── MATERIAL FOR THE TASK

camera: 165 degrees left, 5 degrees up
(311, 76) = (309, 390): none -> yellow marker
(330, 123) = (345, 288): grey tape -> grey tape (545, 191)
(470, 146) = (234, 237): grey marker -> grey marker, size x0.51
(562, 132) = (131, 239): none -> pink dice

────
── MATERIAL FOR THE TASK

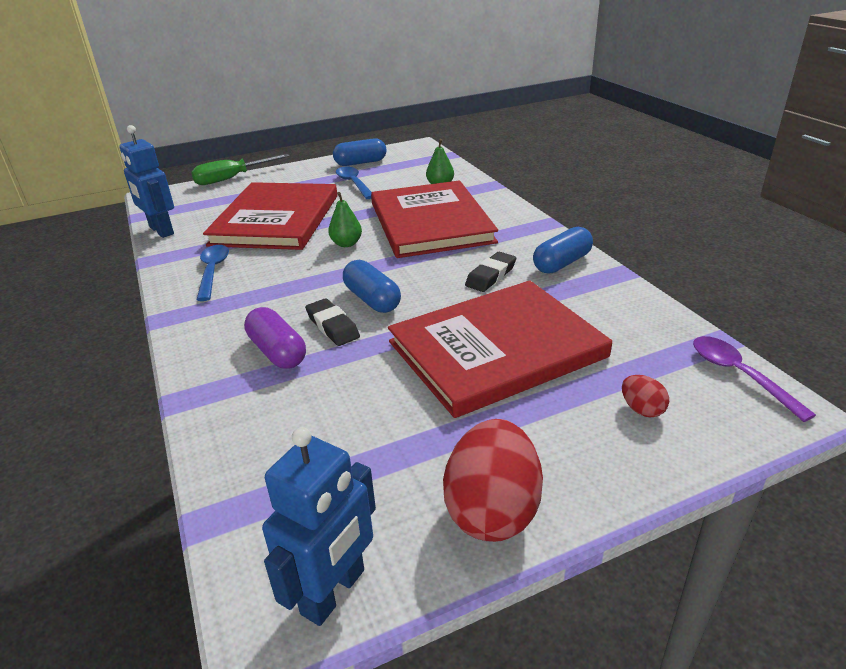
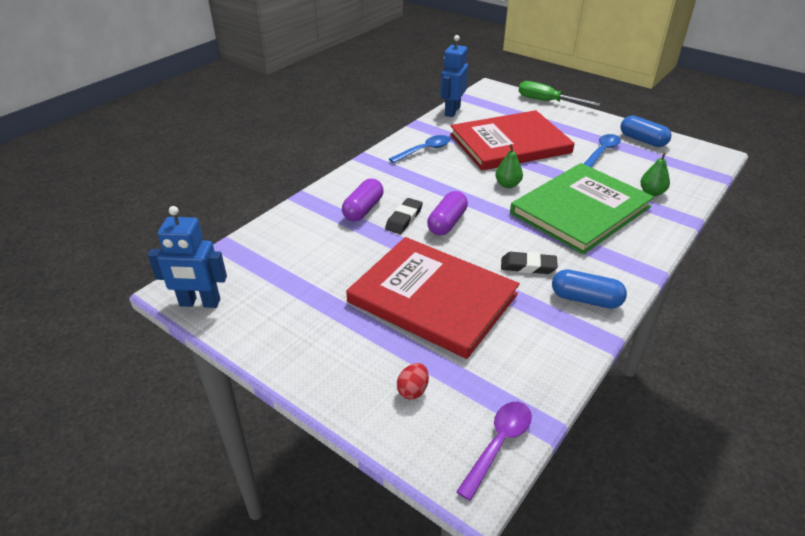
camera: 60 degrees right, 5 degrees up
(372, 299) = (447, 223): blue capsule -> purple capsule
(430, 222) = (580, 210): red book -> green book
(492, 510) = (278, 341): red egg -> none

────

### EXERCISE GOAL
Lines that contain "marker" are the result; find them in the entries above and copy each one.

### RESPONSE TO THIS TASK
(311, 76) = (309, 390): none -> yellow marker
(470, 146) = (234, 237): grey marker -> grey marker, size x0.51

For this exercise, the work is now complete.